== Segment start ==

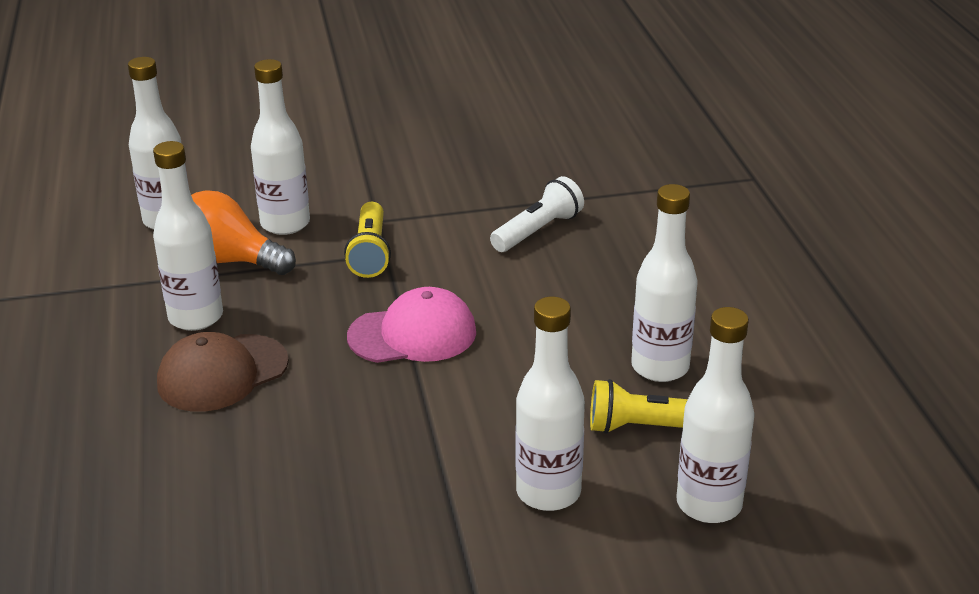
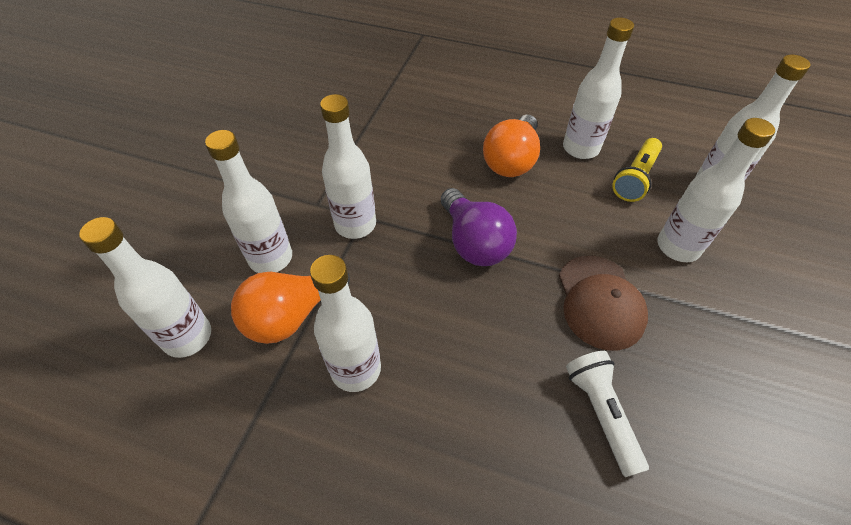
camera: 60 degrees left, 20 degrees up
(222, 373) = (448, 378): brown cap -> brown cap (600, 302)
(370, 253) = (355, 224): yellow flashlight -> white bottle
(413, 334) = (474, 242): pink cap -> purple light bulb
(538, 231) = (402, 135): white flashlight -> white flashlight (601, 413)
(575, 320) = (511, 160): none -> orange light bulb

== Segment end ==
== Segment start ==

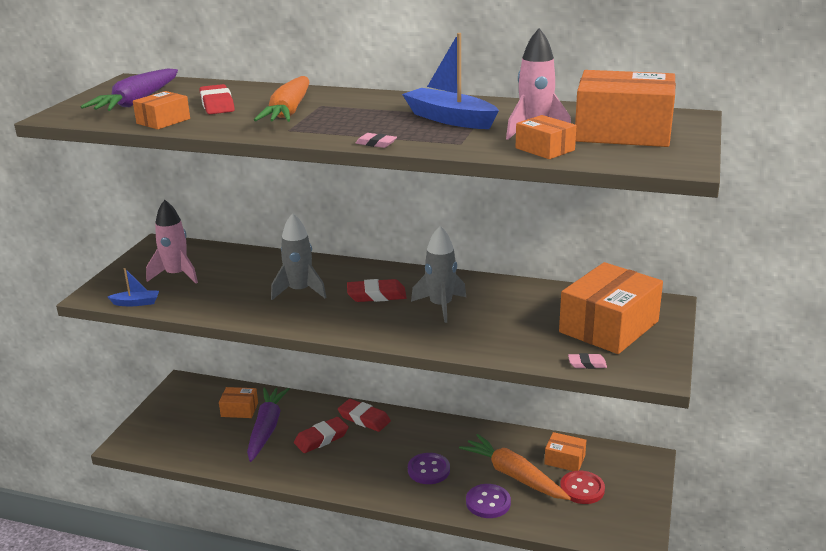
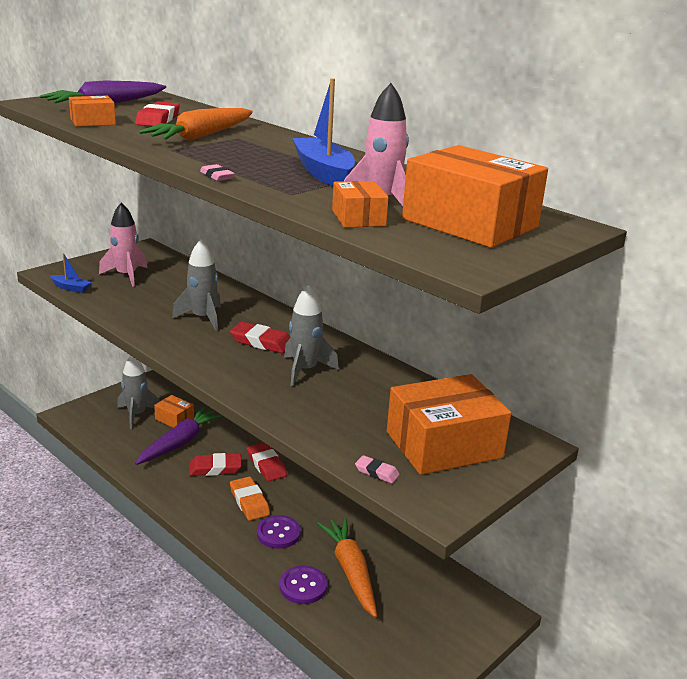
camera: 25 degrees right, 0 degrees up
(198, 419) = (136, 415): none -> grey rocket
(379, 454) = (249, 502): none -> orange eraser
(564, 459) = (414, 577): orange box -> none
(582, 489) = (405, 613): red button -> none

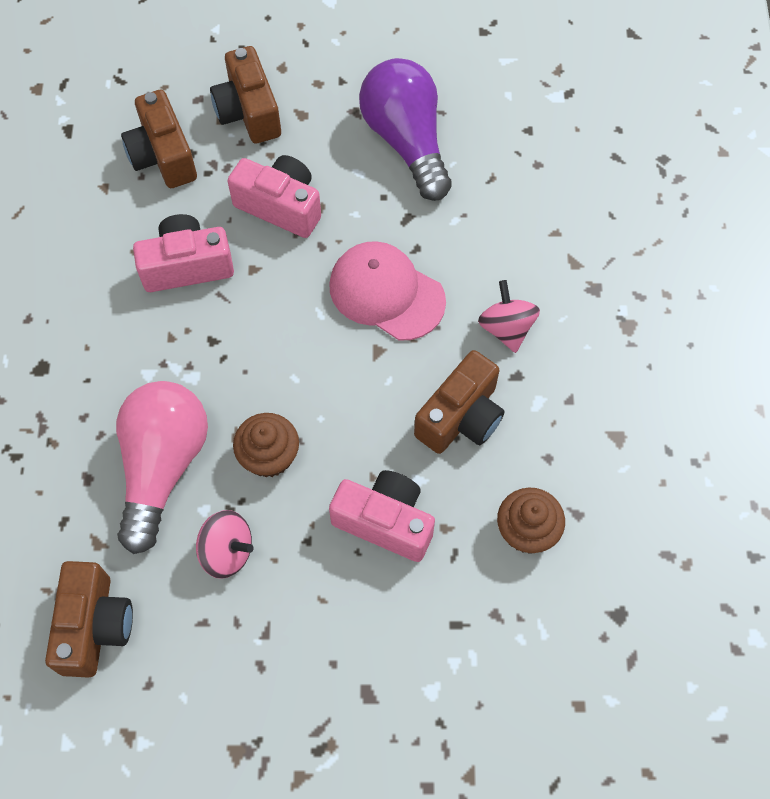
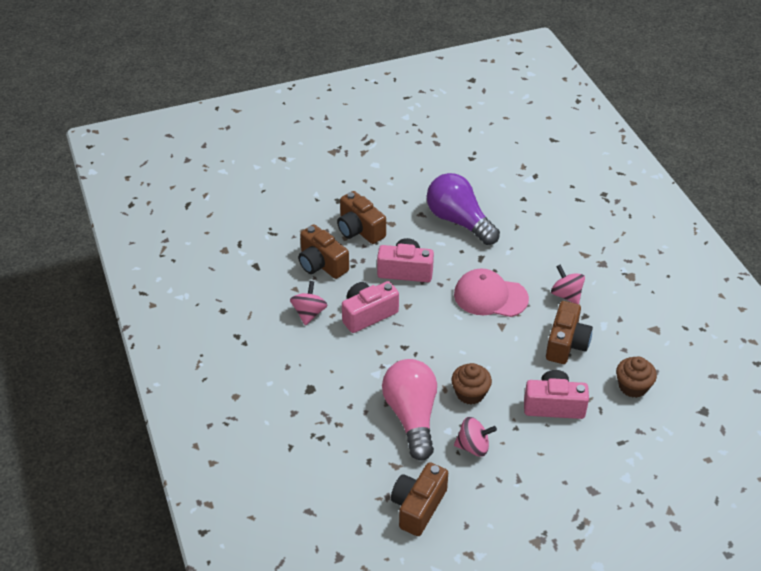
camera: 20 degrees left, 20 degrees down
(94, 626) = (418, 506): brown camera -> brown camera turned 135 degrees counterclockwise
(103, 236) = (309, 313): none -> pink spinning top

== Segment end ==

● **What needs to be done**:
Could you repeat exactly the lines in the listing above from the one with "(538, 231) = (402, 135): white" down to the one with "(575, 320) = (511, 160): none"? Include both of those lines.

● **Answer box**:
(538, 231) = (402, 135): white flashlight -> white flashlight (601, 413)
(575, 320) = (511, 160): none -> orange light bulb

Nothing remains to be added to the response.